* **EXERCISE INSTRUCTIONS**
Please reproduce unchanged the part of the listing below that opens with the line containing "The height and width of the screenshot is (640, 640). Describe" and runs through the end of the listing, including that first line and the last line.

* **RECORD EXTRACTS**
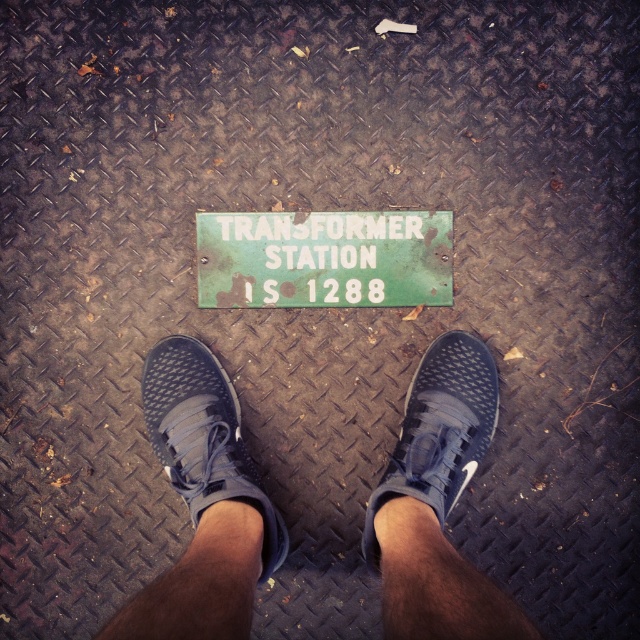
Can you confirm if blue mesh sneakers at center is shorter than green rusted sign at center?

No.

Which is more to the left, blue mesh sneakers at center or green rusted sign at center?

From the viewer's perspective, blue mesh sneakers at center appears more on the left side.

The image size is (640, 640). What are the coordinates of `blue mesh sneakers at center` in the screenshot? It's located at (202, 504).

Is matte blue sneaker at center positioned before black mesh shoe at center?

Yes, it is.

Is point (269, 531) in front of point (470, 339)?

That is True.

Between point (257, 497) and point (417, 397), which one is positioned in front?

Point (257, 497) is more forward.

Image resolution: width=640 pixels, height=640 pixels. In order to click on matte blue sneaker at center in this screenshot , I will do `click(204, 436)`.

The height and width of the screenshot is (640, 640). Describe the element at coordinates (323, 259) in the screenshot. I see `green rusted sign at center` at that location.

Is green rusted sign at center positioned before black mesh shoe at center?

That is False.

Where is `green rusted sign at center`? The image size is (640, 640). green rusted sign at center is located at coordinates 323,259.

The height and width of the screenshot is (640, 640). I want to click on green rusted sign at center, so click(323, 259).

* **WRITTEN SOLUTION**
The height and width of the screenshot is (640, 640). Describe the element at coordinates (323, 259) in the screenshot. I see `green rusted sign at center` at that location.

Is green rusted sign at center positioned before black mesh shoe at center?

That is False.

Where is `green rusted sign at center`? The image size is (640, 640). green rusted sign at center is located at coordinates 323,259.

The height and width of the screenshot is (640, 640). I want to click on green rusted sign at center, so click(323, 259).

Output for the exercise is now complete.